> [Exercise aim] Leave out the pictures and restate exactly, and only, the lines from the one that contains "(718, 209) = (332, 438): purple" through the final line of the material below.

■ ■ ■ ■ ■ ■ ■

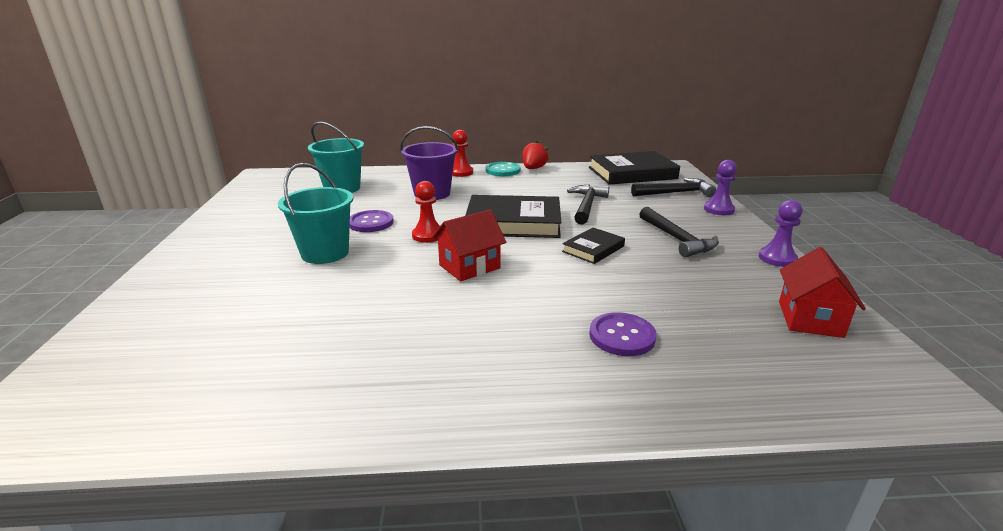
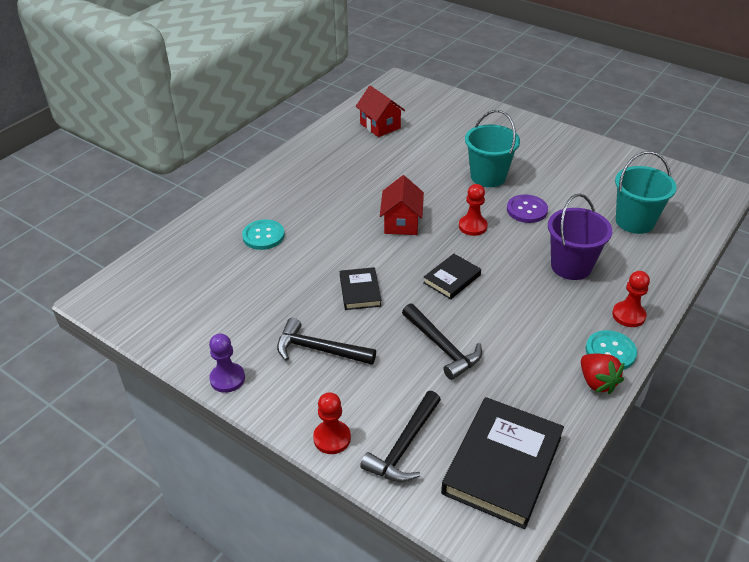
camera: 130 degrees right, 15 degrees up
(513, 223) = (452, 279): black book -> black book, size x0.52
(622, 336) = (263, 236): purple button -> turquoise button
(718, 209) = (332, 438): purple pawn -> red pawn
(810, 319) = (174, 318): red house -> red house (380, 126)

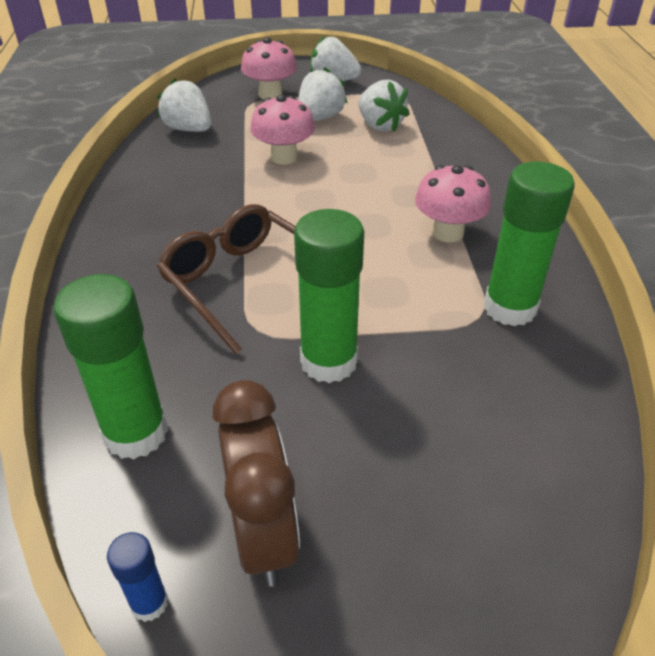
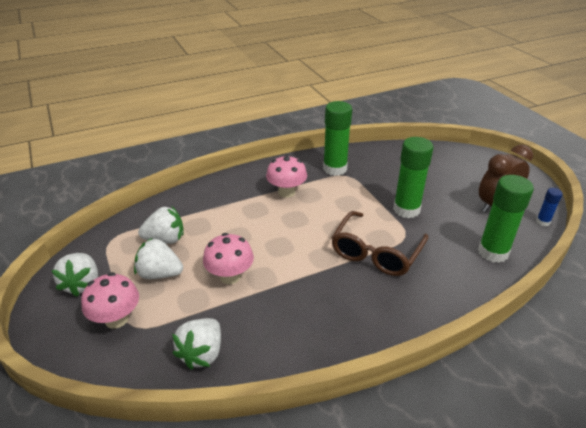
camera: 110 degrees left, 5 degrees down
(380, 126) = (165, 239): white strawberry -> white strawberry turned 45 degrees clockwise

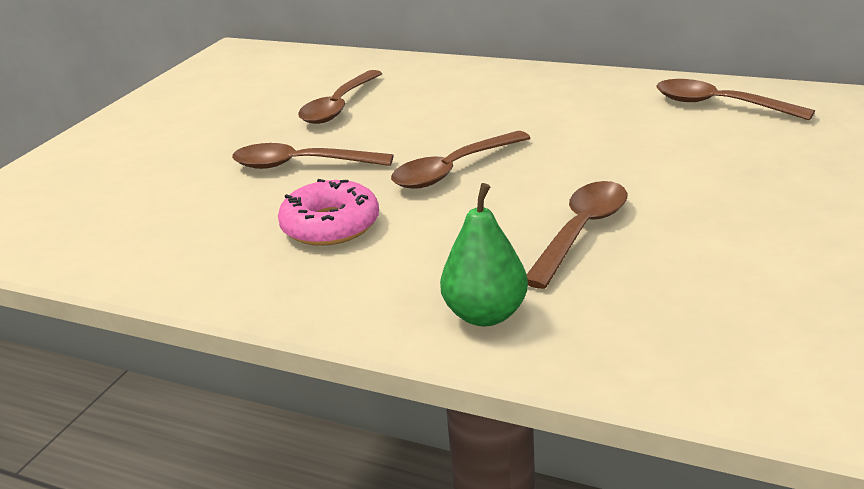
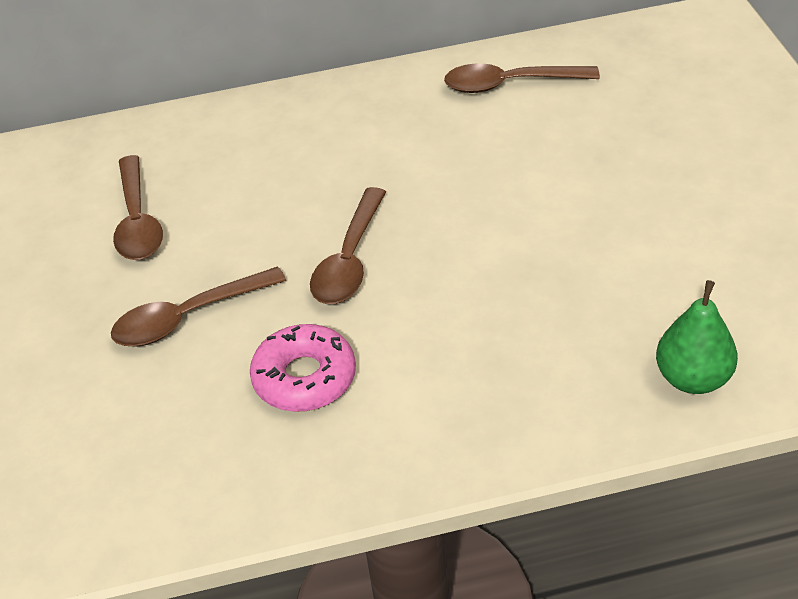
camera: 35 degrees left, 15 degrees up
(485, 315) = (539, 407): green pear -> green pear (693, 378)
(581, 232) = (530, 284): brown spoon -> none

■ ■ ■ ■ ■ ■ ■

> [Answer to this exercise]
(718, 209) = (332, 438): purple pawn -> red pawn
(810, 319) = (174, 318): red house -> red house (380, 126)

camera: 110 degrees left, 5 degrees down
(380, 126) = (165, 239): white strawberry -> white strawberry turned 45 degrees clockwise

camera: 35 degrees left, 15 degrees up
(485, 315) = (539, 407): green pear -> green pear (693, 378)
(581, 232) = (530, 284): brown spoon -> none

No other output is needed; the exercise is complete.